### EXTRACTED DATA
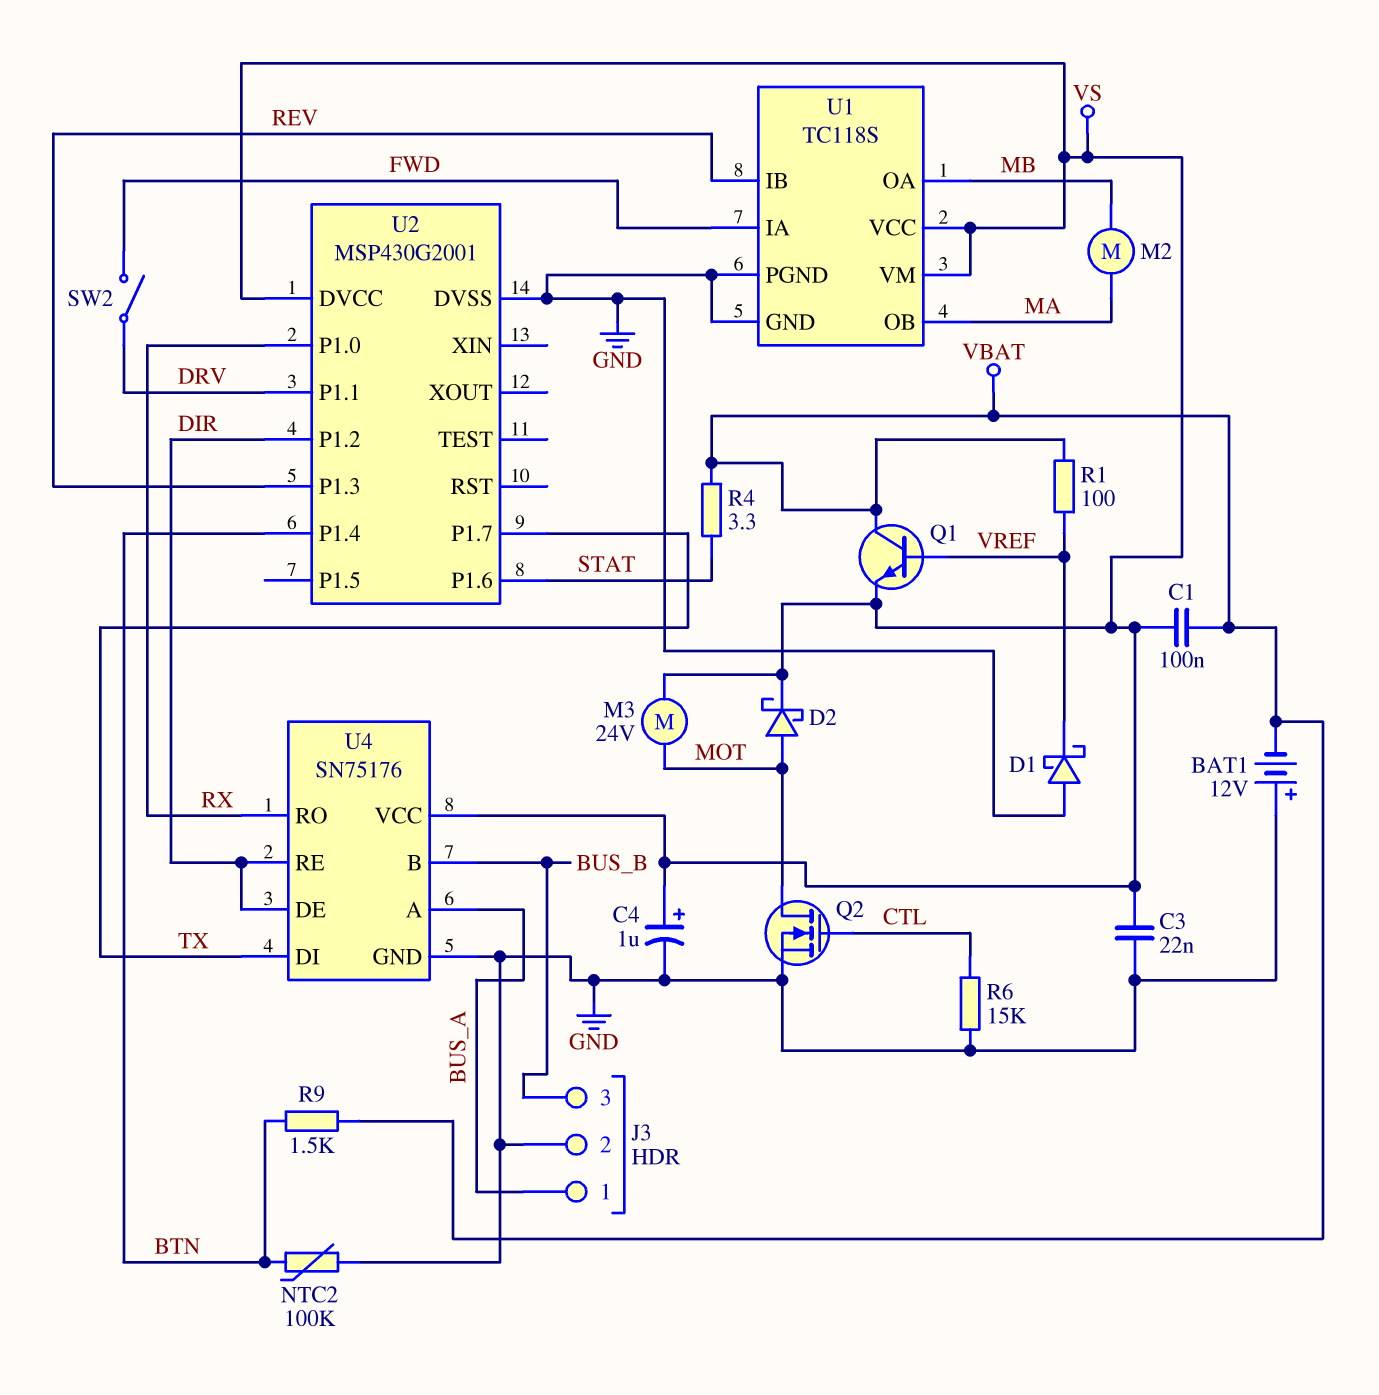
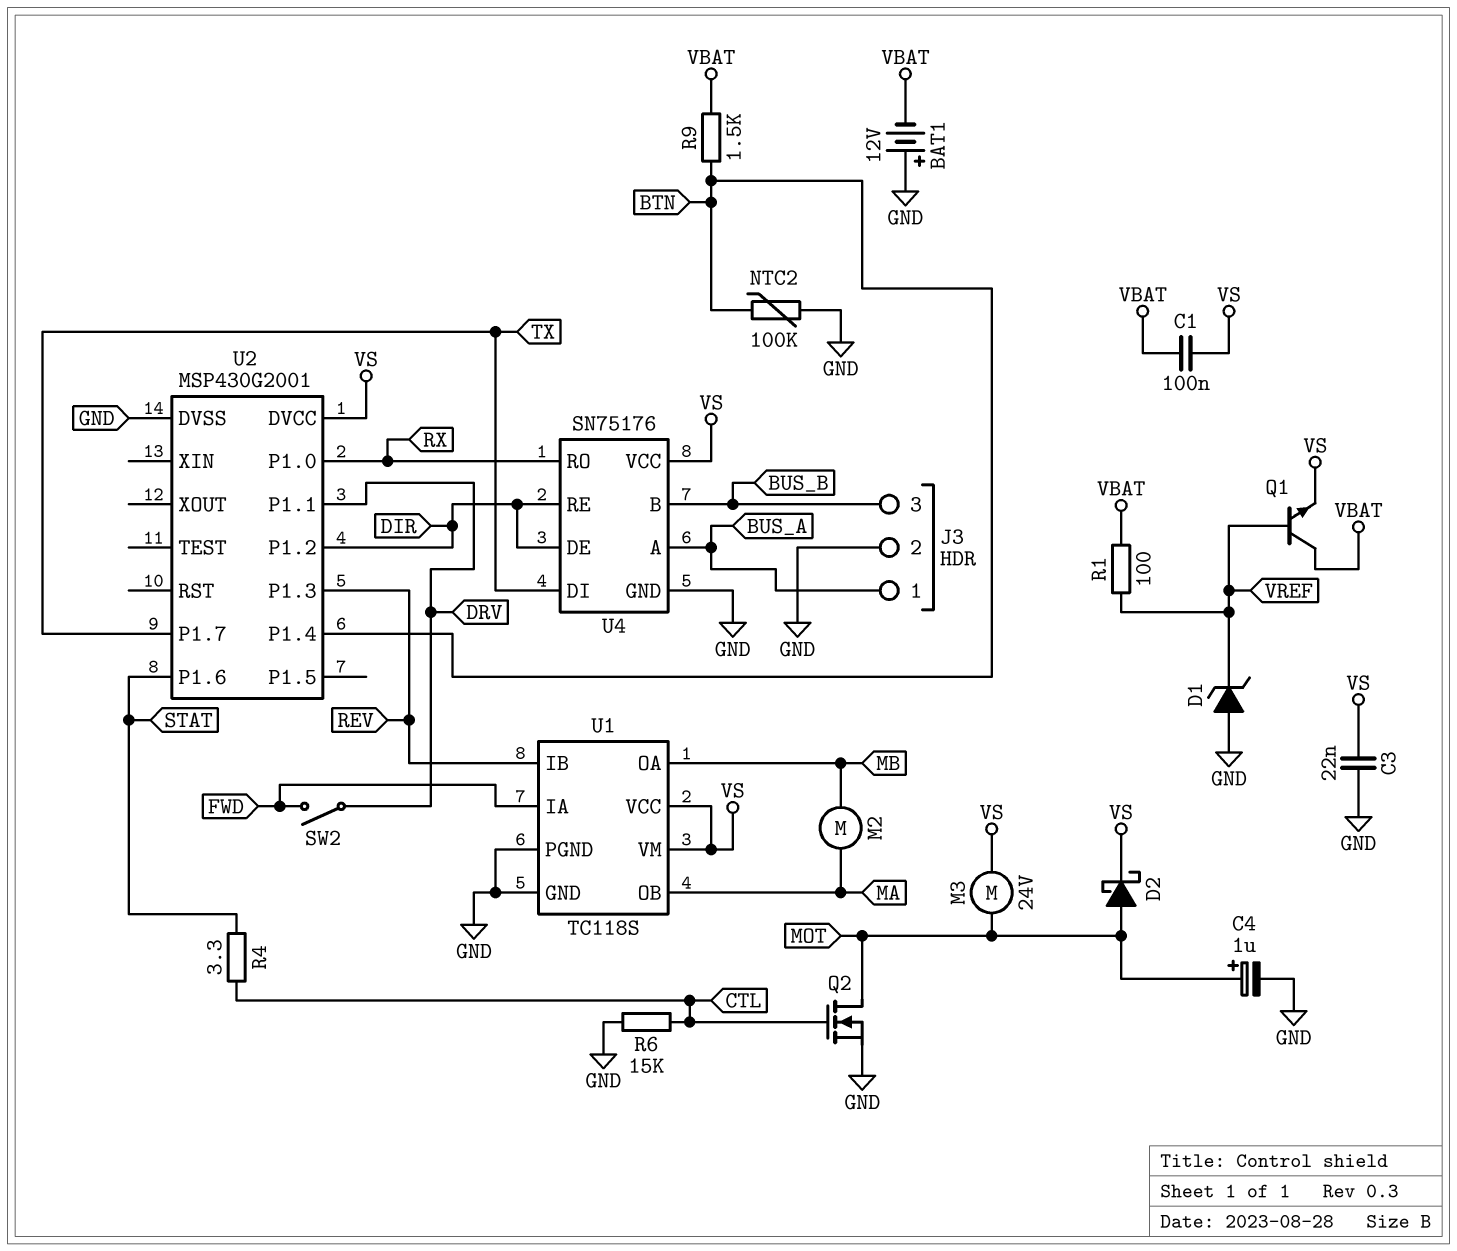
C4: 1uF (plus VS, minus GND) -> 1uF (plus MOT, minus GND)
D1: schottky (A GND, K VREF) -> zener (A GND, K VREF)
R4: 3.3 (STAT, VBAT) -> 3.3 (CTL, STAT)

--

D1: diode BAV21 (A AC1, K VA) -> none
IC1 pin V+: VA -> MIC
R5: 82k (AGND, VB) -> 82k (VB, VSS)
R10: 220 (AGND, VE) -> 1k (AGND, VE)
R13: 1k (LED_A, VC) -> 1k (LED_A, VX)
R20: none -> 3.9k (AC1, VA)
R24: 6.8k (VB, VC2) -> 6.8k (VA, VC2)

### PROMPT
Looking at the data above, say how many lines include the string "AGND" and add nothing.

### FINISHED TASK
2